→ Assignment
From the first line to the last, copy the material exactly and leave the pictures out.
--- Listed records Enclosed Below ---
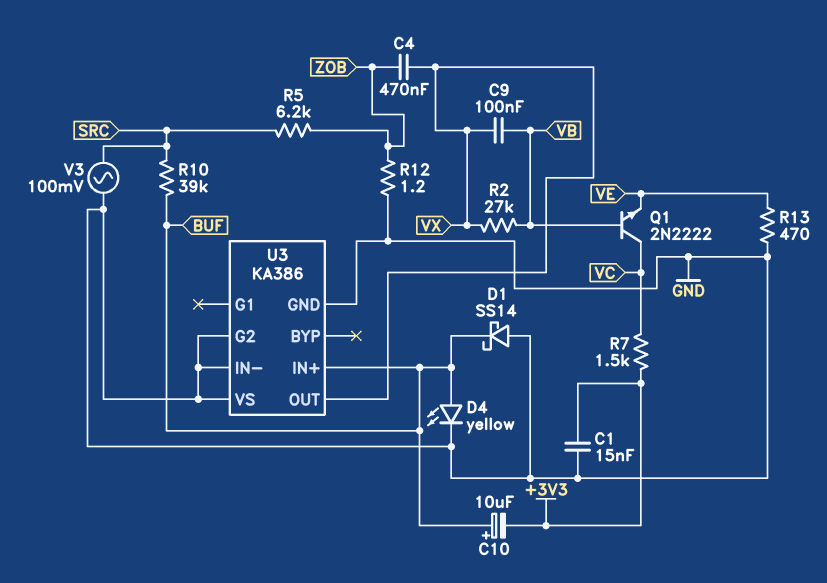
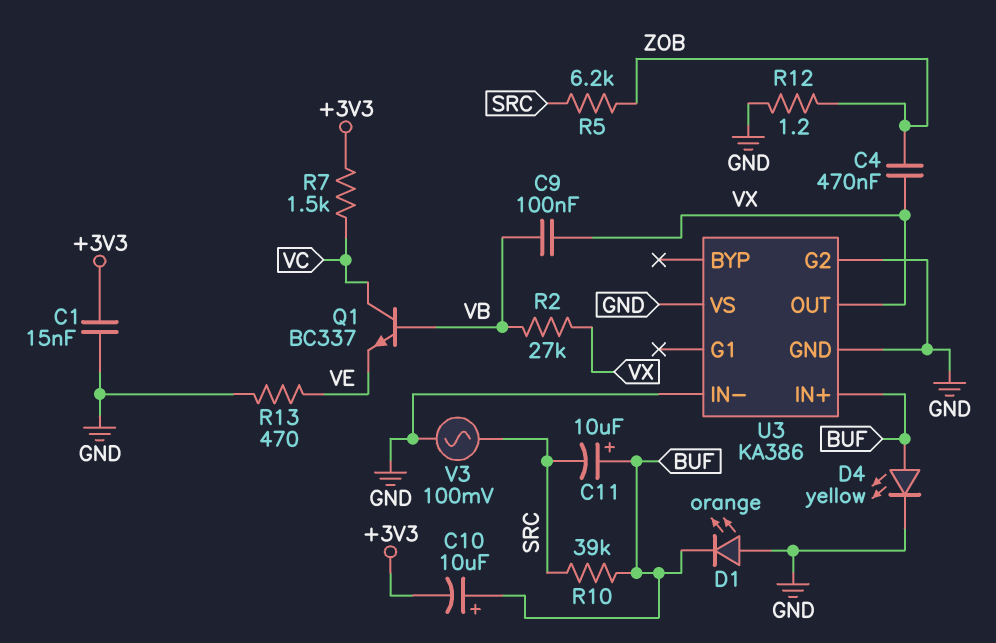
C11: none -> 10uF (plus BUF, minus SRC)
D1: schottky SS14 (A GND, K BUF) -> LED orange (A GND, K BUF)
Q1: NPN 2N2222 (B VB, C VC, E VE) -> NPN BC337 (B VB, C VC, E VE)

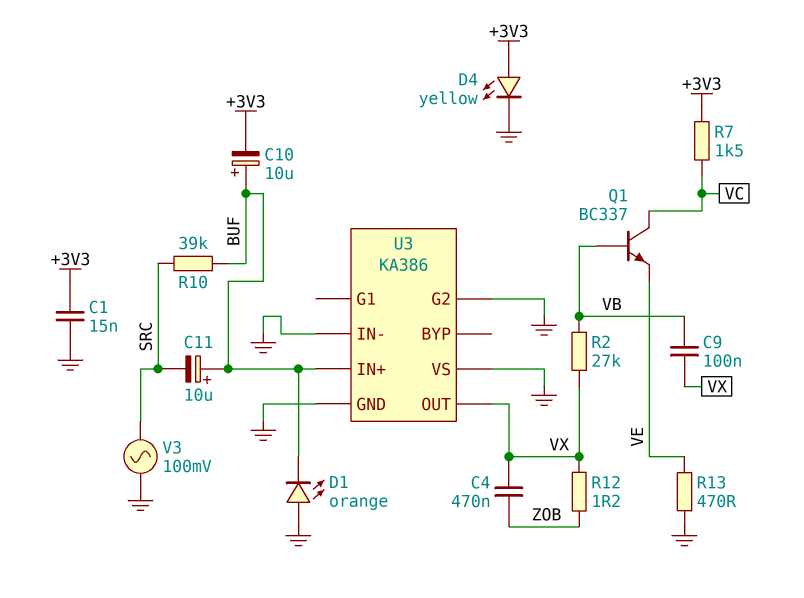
D4: LED yellow (A BUF, K GND) -> LED yellow (A +3V3, K GND)
R5: 6.2k (SRC, ZOB) -> none
R12: 1.2 (GND, ZOB) -> 1.2 (VX, ZOB)

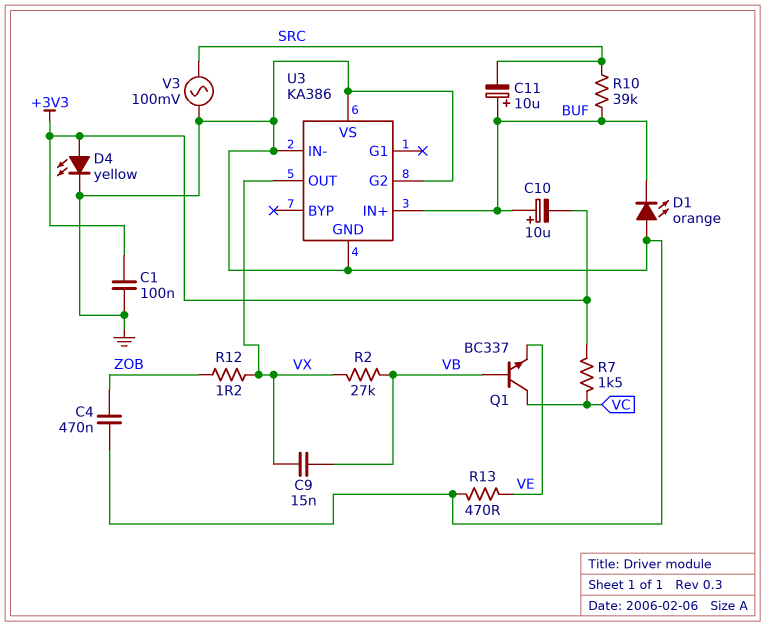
C1: 15nF (+3V3, GND) -> 100nF (+3V3, GND)
C4: 470nF (VX, ZOB) -> 470nF (GND, ZOB)
C9: 100nF (VB, VX) -> 15nF (VB, VX)

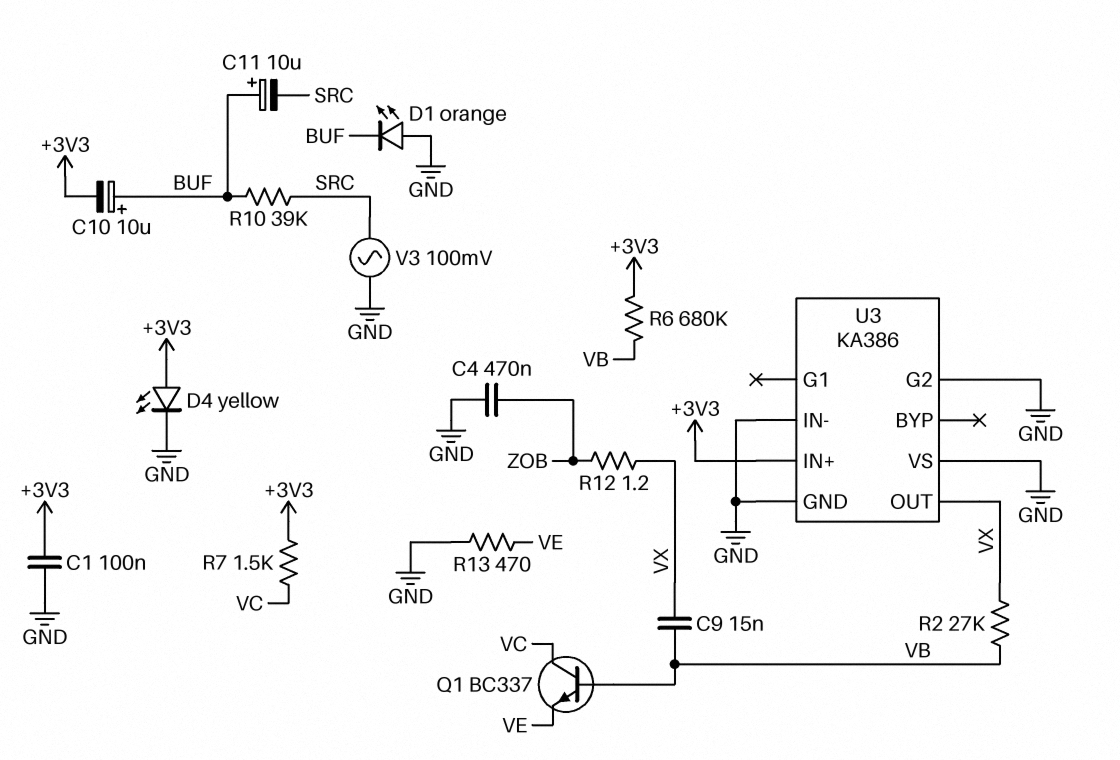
R6: none -> 680k (+3V3, VB)
U3 pin IN+: BUF -> +3V3

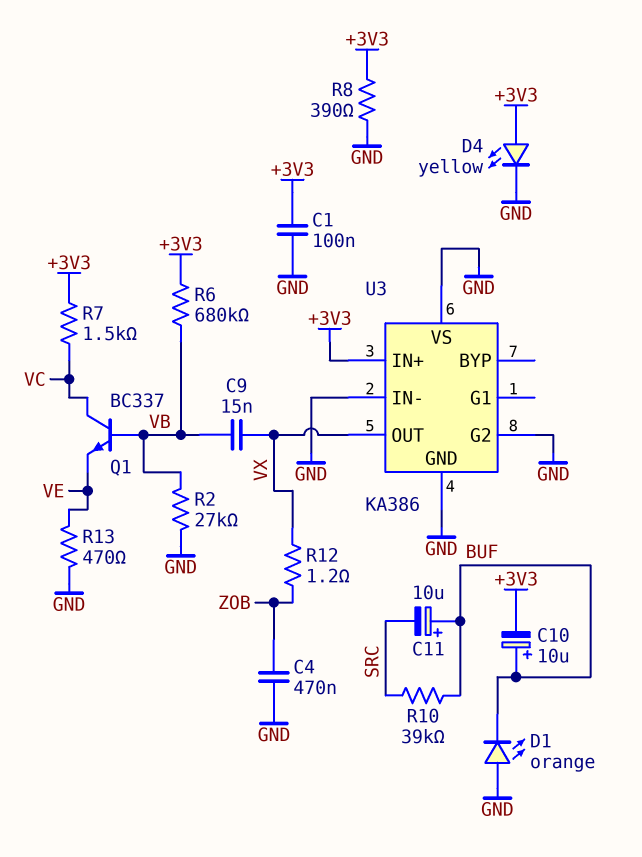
R2: 27k (VB, VX) -> 27k (GND, VB)
R8: none -> 390 (+3V3, GND)
V3: AC 100mV (GND, SRC) -> none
--- End of Enclosed Listed records ---
→ Result for this exercise
C11: none -> 10uF (plus BUF, minus SRC)
D1: schottky SS14 (A GND, K BUF) -> LED orange (A GND, K BUF)
Q1: NPN 2N2222 (B VB, C VC, E VE) -> NPN BC337 (B VB, C VC, E VE)

D4: LED yellow (A BUF, K GND) -> LED yellow (A +3V3, K GND)
R5: 6.2k (SRC, ZOB) -> none
R12: 1.2 (GND, ZOB) -> 1.2 (VX, ZOB)

C1: 15nF (+3V3, GND) -> 100nF (+3V3, GND)
C4: 470nF (VX, ZOB) -> 470nF (GND, ZOB)
C9: 100nF (VB, VX) -> 15nF (VB, VX)

R6: none -> 680k (+3V3, VB)
U3 pin IN+: BUF -> +3V3

R2: 27k (VB, VX) -> 27k (GND, VB)
R8: none -> 390 (+3V3, GND)
V3: AC 100mV (GND, SRC) -> none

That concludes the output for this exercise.